**Task description**. All the data beneath this line is to be reproduced exactly.

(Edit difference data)
■ ■ ■ ■ ■ ■ ■

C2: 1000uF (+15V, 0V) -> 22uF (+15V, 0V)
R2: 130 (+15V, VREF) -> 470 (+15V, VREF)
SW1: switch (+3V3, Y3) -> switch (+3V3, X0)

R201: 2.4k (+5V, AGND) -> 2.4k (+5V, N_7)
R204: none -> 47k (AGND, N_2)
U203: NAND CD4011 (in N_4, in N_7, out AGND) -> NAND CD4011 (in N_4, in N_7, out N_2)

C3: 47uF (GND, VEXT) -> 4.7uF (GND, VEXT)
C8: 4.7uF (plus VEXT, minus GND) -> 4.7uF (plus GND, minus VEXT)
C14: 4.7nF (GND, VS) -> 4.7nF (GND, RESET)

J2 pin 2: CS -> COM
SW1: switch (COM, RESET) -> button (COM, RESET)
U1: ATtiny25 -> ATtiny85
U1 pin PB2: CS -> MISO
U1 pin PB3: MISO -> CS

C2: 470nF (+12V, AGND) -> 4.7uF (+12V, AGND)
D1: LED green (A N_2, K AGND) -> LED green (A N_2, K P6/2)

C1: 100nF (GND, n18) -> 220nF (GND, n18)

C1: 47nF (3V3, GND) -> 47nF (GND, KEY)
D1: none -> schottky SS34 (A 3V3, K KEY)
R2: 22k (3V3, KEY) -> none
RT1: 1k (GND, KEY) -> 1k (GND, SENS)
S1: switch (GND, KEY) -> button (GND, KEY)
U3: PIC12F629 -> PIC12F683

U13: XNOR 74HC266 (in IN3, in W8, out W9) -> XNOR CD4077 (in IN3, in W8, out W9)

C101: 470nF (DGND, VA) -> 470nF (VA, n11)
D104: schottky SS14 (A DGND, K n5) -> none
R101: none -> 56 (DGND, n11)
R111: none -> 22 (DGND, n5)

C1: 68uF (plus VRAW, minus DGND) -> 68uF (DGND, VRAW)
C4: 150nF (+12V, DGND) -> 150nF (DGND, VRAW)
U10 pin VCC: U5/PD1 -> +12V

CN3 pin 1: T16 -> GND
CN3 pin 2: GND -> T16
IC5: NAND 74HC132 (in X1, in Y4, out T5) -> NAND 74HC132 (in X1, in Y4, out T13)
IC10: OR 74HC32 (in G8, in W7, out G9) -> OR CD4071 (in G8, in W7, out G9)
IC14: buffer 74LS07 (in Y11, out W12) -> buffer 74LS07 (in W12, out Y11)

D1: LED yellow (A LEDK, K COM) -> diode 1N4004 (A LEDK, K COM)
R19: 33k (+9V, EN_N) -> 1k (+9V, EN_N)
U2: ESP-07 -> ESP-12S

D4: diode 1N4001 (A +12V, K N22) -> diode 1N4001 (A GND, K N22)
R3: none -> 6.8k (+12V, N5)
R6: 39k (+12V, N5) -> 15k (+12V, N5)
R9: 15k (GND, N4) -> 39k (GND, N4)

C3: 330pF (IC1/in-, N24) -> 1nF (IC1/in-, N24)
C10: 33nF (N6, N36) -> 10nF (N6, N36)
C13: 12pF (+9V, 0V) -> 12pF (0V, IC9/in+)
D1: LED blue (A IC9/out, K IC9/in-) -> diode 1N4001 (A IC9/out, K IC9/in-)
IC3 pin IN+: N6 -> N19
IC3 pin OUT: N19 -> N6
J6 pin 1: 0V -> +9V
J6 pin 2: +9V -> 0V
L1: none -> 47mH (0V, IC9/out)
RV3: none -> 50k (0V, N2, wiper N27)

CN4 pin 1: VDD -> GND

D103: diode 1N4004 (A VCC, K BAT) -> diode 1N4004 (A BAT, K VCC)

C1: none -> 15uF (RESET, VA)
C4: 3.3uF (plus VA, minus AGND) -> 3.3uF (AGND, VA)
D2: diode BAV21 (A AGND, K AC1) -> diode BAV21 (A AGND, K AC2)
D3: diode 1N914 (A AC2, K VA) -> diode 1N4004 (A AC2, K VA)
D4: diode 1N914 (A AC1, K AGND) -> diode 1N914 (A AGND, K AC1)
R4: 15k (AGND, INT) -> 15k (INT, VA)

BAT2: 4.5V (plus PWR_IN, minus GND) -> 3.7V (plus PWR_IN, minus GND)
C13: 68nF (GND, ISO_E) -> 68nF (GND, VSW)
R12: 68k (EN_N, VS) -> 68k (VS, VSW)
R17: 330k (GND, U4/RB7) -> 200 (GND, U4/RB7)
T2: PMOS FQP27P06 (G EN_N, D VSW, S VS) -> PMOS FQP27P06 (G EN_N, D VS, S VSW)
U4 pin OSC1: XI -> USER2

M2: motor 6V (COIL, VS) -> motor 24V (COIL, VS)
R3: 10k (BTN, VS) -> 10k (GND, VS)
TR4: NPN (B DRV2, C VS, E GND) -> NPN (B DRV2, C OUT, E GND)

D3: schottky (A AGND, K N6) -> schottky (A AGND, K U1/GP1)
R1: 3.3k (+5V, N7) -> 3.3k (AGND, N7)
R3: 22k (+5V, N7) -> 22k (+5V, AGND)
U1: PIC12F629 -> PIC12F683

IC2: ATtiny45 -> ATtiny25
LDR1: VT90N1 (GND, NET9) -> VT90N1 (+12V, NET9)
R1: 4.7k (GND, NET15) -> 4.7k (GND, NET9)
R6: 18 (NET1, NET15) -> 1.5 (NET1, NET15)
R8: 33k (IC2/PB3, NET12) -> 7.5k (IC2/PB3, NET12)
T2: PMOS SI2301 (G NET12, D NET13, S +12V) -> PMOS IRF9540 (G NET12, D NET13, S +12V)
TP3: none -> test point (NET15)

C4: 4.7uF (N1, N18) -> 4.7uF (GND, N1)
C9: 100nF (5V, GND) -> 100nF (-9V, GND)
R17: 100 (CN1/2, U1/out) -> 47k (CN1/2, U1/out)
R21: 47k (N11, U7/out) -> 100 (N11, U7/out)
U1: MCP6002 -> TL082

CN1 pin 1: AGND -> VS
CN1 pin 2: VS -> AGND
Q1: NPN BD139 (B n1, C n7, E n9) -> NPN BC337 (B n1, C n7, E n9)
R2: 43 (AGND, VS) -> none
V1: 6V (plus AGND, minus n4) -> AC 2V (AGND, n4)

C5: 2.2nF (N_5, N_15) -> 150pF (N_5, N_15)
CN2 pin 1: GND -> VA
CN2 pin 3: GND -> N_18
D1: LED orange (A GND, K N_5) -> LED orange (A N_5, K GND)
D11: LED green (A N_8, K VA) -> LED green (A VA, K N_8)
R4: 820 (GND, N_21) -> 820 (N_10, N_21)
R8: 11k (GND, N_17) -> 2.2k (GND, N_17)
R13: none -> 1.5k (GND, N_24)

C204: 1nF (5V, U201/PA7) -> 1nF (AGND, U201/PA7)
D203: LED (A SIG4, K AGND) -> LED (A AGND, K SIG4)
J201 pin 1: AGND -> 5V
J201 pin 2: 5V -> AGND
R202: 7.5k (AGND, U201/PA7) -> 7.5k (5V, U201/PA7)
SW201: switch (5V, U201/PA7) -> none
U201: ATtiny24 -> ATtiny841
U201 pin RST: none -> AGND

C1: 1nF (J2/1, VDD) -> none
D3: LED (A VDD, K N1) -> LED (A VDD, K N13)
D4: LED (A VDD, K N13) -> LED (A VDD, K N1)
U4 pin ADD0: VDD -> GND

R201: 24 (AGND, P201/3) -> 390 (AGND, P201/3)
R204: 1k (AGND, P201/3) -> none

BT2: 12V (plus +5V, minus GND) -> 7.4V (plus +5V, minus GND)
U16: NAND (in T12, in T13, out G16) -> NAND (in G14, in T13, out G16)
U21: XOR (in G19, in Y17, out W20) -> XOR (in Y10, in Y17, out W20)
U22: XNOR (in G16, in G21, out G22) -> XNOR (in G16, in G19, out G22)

■ ■ ■ ■ ■ ■ ■

**Response below**.
C2: 1000uF (+15V, 0V) -> 22uF (+15V, 0V)
R2: 130 (+15V, VREF) -> 470 (+15V, VREF)
SW1: switch (+3V3, Y3) -> switch (+3V3, X0)

R201: 2.4k (+5V, AGND) -> 2.4k (+5V, N_7)
R204: none -> 47k (AGND, N_2)
U203: NAND CD4011 (in N_4, in N_7, out AGND) -> NAND CD4011 (in N_4, in N_7, out N_2)

C3: 47uF (GND, VEXT) -> 4.7uF (GND, VEXT)
C8: 4.7uF (plus VEXT, minus GND) -> 4.7uF (plus GND, minus VEXT)
C14: 4.7nF (GND, VS) -> 4.7nF (GND, RESET)

J2 pin 2: CS -> COM
SW1: switch (COM, RESET) -> button (COM, RESET)
U1: ATtiny25 -> ATtiny85
U1 pin PB2: CS -> MISO
U1 pin PB3: MISO -> CS

C2: 470nF (+12V, AGND) -> 4.7uF (+12V, AGND)
D1: LED green (A N_2, K AGND) -> LED green (A N_2, K P6/2)

C1: 100nF (GND, n18) -> 220nF (GND, n18)

C1: 47nF (3V3, GND) -> 47nF (GND, KEY)
D1: none -> schottky SS34 (A 3V3, K KEY)
R2: 22k (3V3, KEY) -> none
RT1: 1k (GND, KEY) -> 1k (GND, SENS)
S1: switch (GND, KEY) -> button (GND, KEY)
U3: PIC12F629 -> PIC12F683

U13: XNOR 74HC266 (in IN3, in W8, out W9) -> XNOR CD4077 (in IN3, in W8, out W9)

C101: 470nF (DGND, VA) -> 470nF (VA, n11)
D104: schottky SS14 (A DGND, K n5) -> none
R101: none -> 56 (DGND, n11)
R111: none -> 22 (DGND, n5)

C1: 68uF (plus VRAW, minus DGND) -> 68uF (DGND, VRAW)
C4: 150nF (+12V, DGND) -> 150nF (DGND, VRAW)
U10 pin VCC: U5/PD1 -> +12V

CN3 pin 1: T16 -> GND
CN3 pin 2: GND -> T16
IC5: NAND 74HC132 (in X1, in Y4, out T5) -> NAND 74HC132 (in X1, in Y4, out T13)
IC10: OR 74HC32 (in G8, in W7, out G9) -> OR CD4071 (in G8, in W7, out G9)
IC14: buffer 74LS07 (in Y11, out W12) -> buffer 74LS07 (in W12, out Y11)

D1: LED yellow (A LEDK, K COM) -> diode 1N4004 (A LEDK, K COM)
R19: 33k (+9V, EN_N) -> 1k (+9V, EN_N)
U2: ESP-07 -> ESP-12S

D4: diode 1N4001 (A +12V, K N22) -> diode 1N4001 (A GND, K N22)
R3: none -> 6.8k (+12V, N5)
R6: 39k (+12V, N5) -> 15k (+12V, N5)
R9: 15k (GND, N4) -> 39k (GND, N4)

C3: 330pF (IC1/in-, N24) -> 1nF (IC1/in-, N24)
C10: 33nF (N6, N36) -> 10nF (N6, N36)
C13: 12pF (+9V, 0V) -> 12pF (0V, IC9/in+)
D1: LED blue (A IC9/out, K IC9/in-) -> diode 1N4001 (A IC9/out, K IC9/in-)
IC3 pin IN+: N6 -> N19
IC3 pin OUT: N19 -> N6
J6 pin 1: 0V -> +9V
J6 pin 2: +9V -> 0V
L1: none -> 47mH (0V, IC9/out)
RV3: none -> 50k (0V, N2, wiper N27)

CN4 pin 1: VDD -> GND

D103: diode 1N4004 (A VCC, K BAT) -> diode 1N4004 (A BAT, K VCC)

C1: none -> 15uF (RESET, VA)
C4: 3.3uF (plus VA, minus AGND) -> 3.3uF (AGND, VA)
D2: diode BAV21 (A AGND, K AC1) -> diode BAV21 (A AGND, K AC2)
D3: diode 1N914 (A AC2, K VA) -> diode 1N4004 (A AC2, K VA)
D4: diode 1N914 (A AC1, K AGND) -> diode 1N914 (A AGND, K AC1)
R4: 15k (AGND, INT) -> 15k (INT, VA)

BAT2: 4.5V (plus PWR_IN, minus GND) -> 3.7V (plus PWR_IN, minus GND)
C13: 68nF (GND, ISO_E) -> 68nF (GND, VSW)
R12: 68k (EN_N, VS) -> 68k (VS, VSW)
R17: 330k (GND, U4/RB7) -> 200 (GND, U4/RB7)
T2: PMOS FQP27P06 (G EN_N, D VSW, S VS) -> PMOS FQP27P06 (G EN_N, D VS, S VSW)
U4 pin OSC1: XI -> USER2

M2: motor 6V (COIL, VS) -> motor 24V (COIL, VS)
R3: 10k (BTN, VS) -> 10k (GND, VS)
TR4: NPN (B DRV2, C VS, E GND) -> NPN (B DRV2, C OUT, E GND)

D3: schottky (A AGND, K N6) -> schottky (A AGND, K U1/GP1)
R1: 3.3k (+5V, N7) -> 3.3k (AGND, N7)
R3: 22k (+5V, N7) -> 22k (+5V, AGND)
U1: PIC12F629 -> PIC12F683

IC2: ATtiny45 -> ATtiny25
LDR1: VT90N1 (GND, NET9) -> VT90N1 (+12V, NET9)
R1: 4.7k (GND, NET15) -> 4.7k (GND, NET9)
R6: 18 (NET1, NET15) -> 1.5 (NET1, NET15)
R8: 33k (IC2/PB3, NET12) -> 7.5k (IC2/PB3, NET12)
T2: PMOS SI2301 (G NET12, D NET13, S +12V) -> PMOS IRF9540 (G NET12, D NET13, S +12V)
TP3: none -> test point (NET15)

C4: 4.7uF (N1, N18) -> 4.7uF (GND, N1)
C9: 100nF (5V, GND) -> 100nF (-9V, GND)
R17: 100 (CN1/2, U1/out) -> 47k (CN1/2, U1/out)
R21: 47k (N11, U7/out) -> 100 (N11, U7/out)
U1: MCP6002 -> TL082

CN1 pin 1: AGND -> VS
CN1 pin 2: VS -> AGND
Q1: NPN BD139 (B n1, C n7, E n9) -> NPN BC337 (B n1, C n7, E n9)
R2: 43 (AGND, VS) -> none
V1: 6V (plus AGND, minus n4) -> AC 2V (AGND, n4)

C5: 2.2nF (N_5, N_15) -> 150pF (N_5, N_15)
CN2 pin 1: GND -> VA
CN2 pin 3: GND -> N_18
D1: LED orange (A GND, K N_5) -> LED orange (A N_5, K GND)
D11: LED green (A N_8, K VA) -> LED green (A VA, K N_8)
R4: 820 (GND, N_21) -> 820 (N_10, N_21)
R8: 11k (GND, N_17) -> 2.2k (GND, N_17)
R13: none -> 1.5k (GND, N_24)

C204: 1nF (5V, U201/PA7) -> 1nF (AGND, U201/PA7)
D203: LED (A SIG4, K AGND) -> LED (A AGND, K SIG4)
J201 pin 1: AGND -> 5V
J201 pin 2: 5V -> AGND
R202: 7.5k (AGND, U201/PA7) -> 7.5k (5V, U201/PA7)
SW201: switch (5V, U201/PA7) -> none
U201: ATtiny24 -> ATtiny841
U201 pin RST: none -> AGND

C1: 1nF (J2/1, VDD) -> none
D3: LED (A VDD, K N1) -> LED (A VDD, K N13)
D4: LED (A VDD, K N13) -> LED (A VDD, K N1)
U4 pin ADD0: VDD -> GND

R201: 24 (AGND, P201/3) -> 390 (AGND, P201/3)
R204: 1k (AGND, P201/3) -> none

BT2: 12V (plus +5V, minus GND) -> 7.4V (plus +5V, minus GND)
U16: NAND (in T12, in T13, out G16) -> NAND (in G14, in T13, out G16)
U21: XOR (in G19, in Y17, out W20) -> XOR (in Y10, in Y17, out W20)
U22: XNOR (in G16, in G21, out G22) -> XNOR (in G16, in G19, out G22)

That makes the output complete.